:: Task to carry out ::
In the records below, find the line that contains "TOF pin XSHUT: A2 -> RX", then write out that line and each one after it exactly, up to and including the last.

[Dataset items]
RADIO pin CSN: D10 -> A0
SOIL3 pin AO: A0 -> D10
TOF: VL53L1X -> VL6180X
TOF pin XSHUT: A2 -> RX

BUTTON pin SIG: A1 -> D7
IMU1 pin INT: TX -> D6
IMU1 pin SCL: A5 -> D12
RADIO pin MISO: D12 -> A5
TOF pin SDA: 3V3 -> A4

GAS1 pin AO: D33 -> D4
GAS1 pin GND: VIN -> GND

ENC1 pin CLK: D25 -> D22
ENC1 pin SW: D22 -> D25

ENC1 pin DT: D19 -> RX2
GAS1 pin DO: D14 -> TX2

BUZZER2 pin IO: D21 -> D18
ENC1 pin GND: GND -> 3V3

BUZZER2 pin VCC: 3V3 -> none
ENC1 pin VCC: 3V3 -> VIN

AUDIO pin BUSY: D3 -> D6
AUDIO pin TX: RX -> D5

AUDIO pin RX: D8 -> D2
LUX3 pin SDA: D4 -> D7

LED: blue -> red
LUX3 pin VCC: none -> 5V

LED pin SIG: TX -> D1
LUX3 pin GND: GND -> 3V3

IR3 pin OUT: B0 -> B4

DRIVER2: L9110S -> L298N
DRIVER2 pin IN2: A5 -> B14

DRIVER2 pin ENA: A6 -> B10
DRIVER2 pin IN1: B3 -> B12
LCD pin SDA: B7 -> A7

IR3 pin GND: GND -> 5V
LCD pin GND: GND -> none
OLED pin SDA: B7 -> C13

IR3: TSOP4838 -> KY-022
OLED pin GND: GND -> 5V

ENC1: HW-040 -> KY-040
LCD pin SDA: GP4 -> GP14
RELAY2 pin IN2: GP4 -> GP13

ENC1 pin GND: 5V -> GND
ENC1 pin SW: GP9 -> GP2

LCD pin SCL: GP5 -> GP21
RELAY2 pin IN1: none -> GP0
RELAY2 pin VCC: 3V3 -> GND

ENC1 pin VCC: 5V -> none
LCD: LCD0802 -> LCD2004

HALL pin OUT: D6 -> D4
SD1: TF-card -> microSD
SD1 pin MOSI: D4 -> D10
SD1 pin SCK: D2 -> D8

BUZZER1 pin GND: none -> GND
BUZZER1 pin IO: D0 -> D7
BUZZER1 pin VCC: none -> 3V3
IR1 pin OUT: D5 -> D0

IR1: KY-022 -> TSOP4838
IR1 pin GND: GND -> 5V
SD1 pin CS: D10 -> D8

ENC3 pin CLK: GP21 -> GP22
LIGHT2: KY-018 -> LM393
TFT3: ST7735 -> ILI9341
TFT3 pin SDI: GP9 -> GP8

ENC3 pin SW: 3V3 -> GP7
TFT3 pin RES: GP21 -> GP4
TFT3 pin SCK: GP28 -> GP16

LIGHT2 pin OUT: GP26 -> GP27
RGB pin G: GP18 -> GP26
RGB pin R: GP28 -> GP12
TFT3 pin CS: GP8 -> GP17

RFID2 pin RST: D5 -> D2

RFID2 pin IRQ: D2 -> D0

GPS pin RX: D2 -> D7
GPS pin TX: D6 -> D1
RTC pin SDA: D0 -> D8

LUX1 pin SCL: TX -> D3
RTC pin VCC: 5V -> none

:: Written response ::
TOF pin XSHUT: A2 -> RX

BUTTON pin SIG: A1 -> D7
IMU1 pin INT: TX -> D6
IMU1 pin SCL: A5 -> D12
RADIO pin MISO: D12 -> A5
TOF pin SDA: 3V3 -> A4

GAS1 pin AO: D33 -> D4
GAS1 pin GND: VIN -> GND

ENC1 pin CLK: D25 -> D22
ENC1 pin SW: D22 -> D25

ENC1 pin DT: D19 -> RX2
GAS1 pin DO: D14 -> TX2

BUZZER2 pin IO: D21 -> D18
ENC1 pin GND: GND -> 3V3

BUZZER2 pin VCC: 3V3 -> none
ENC1 pin VCC: 3V3 -> VIN

AUDIO pin BUSY: D3 -> D6
AUDIO pin TX: RX -> D5

AUDIO pin RX: D8 -> D2
LUX3 pin SDA: D4 -> D7

LED: blue -> red
LUX3 pin VCC: none -> 5V

LED pin SIG: TX -> D1
LUX3 pin GND: GND -> 3V3

IR3 pin OUT: B0 -> B4

DRIVER2: L9110S -> L298N
DRIVER2 pin IN2: A5 -> B14

DRIVER2 pin ENA: A6 -> B10
DRIVER2 pin IN1: B3 -> B12
LCD pin SDA: B7 -> A7

IR3 pin GND: GND -> 5V
LCD pin GND: GND -> none
OLED pin SDA: B7 -> C13

IR3: TSOP4838 -> KY-022
OLED pin GND: GND -> 5V

ENC1: HW-040 -> KY-040
LCD pin SDA: GP4 -> GP14
RELAY2 pin IN2: GP4 -> GP13

ENC1 pin GND: 5V -> GND
ENC1 pin SW: GP9 -> GP2

LCD pin SCL: GP5 -> GP21
RELAY2 pin IN1: none -> GP0
RELAY2 pin VCC: 3V3 -> GND

ENC1 pin VCC: 5V -> none
LCD: LCD0802 -> LCD2004

HALL pin OUT: D6 -> D4
SD1: TF-card -> microSD
SD1 pin MOSI: D4 -> D10
SD1 pin SCK: D2 -> D8

BUZZER1 pin GND: none -> GND
BUZZER1 pin IO: D0 -> D7
BUZZER1 pin VCC: none -> 3V3
IR1 pin OUT: D5 -> D0

IR1: KY-022 -> TSOP4838
IR1 pin GND: GND -> 5V
SD1 pin CS: D10 -> D8

ENC3 pin CLK: GP21 -> GP22
LIGHT2: KY-018 -> LM393
TFT3: ST7735 -> ILI9341
TFT3 pin SDI: GP9 -> GP8

ENC3 pin SW: 3V3 -> GP7
TFT3 pin RES: GP21 -> GP4
TFT3 pin SCK: GP28 -> GP16

LIGHT2 pin OUT: GP26 -> GP27
RGB pin G: GP18 -> GP26
RGB pin R: GP28 -> GP12
TFT3 pin CS: GP8 -> GP17

RFID2 pin RST: D5 -> D2

RFID2 pin IRQ: D2 -> D0

GPS pin RX: D2 -> D7
GPS pin TX: D6 -> D1
RTC pin SDA: D0 -> D8

LUX1 pin SCL: TX -> D3
RTC pin VCC: 5V -> none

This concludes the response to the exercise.